[PROVIDED MATERIAL]
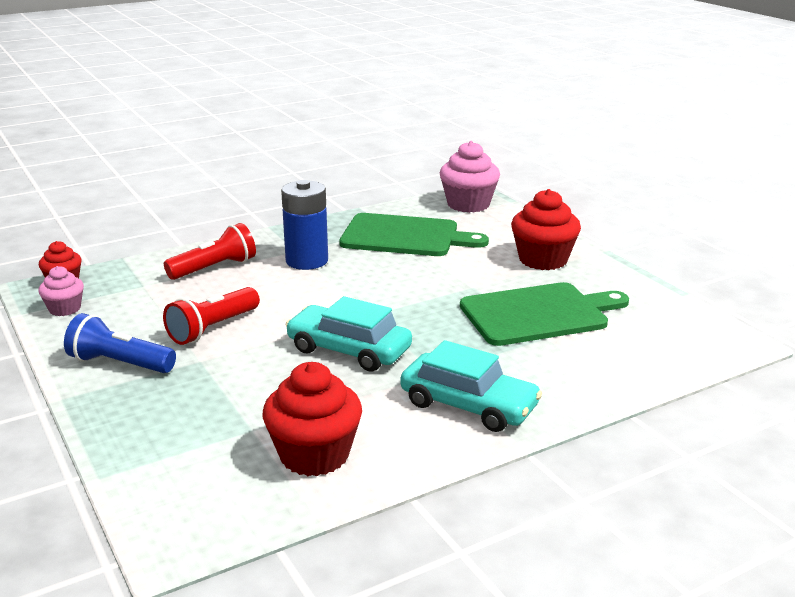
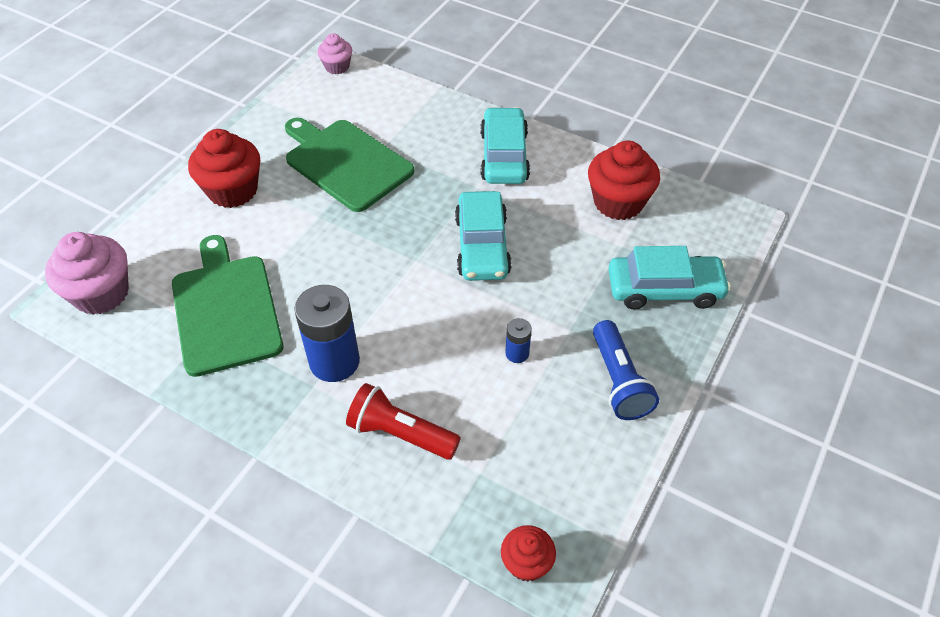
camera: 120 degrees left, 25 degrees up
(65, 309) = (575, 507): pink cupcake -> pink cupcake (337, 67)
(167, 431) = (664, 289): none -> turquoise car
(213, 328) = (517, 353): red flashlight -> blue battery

[WHAT YOU NEED TO DO]
Set down all the data again exactly as above, pictures excluded.

[REPLY]
camera: 120 degrees left, 25 degrees up
(65, 309) = (575, 507): pink cupcake -> pink cupcake (337, 67)
(167, 431) = (664, 289): none -> turquoise car
(213, 328) = (517, 353): red flashlight -> blue battery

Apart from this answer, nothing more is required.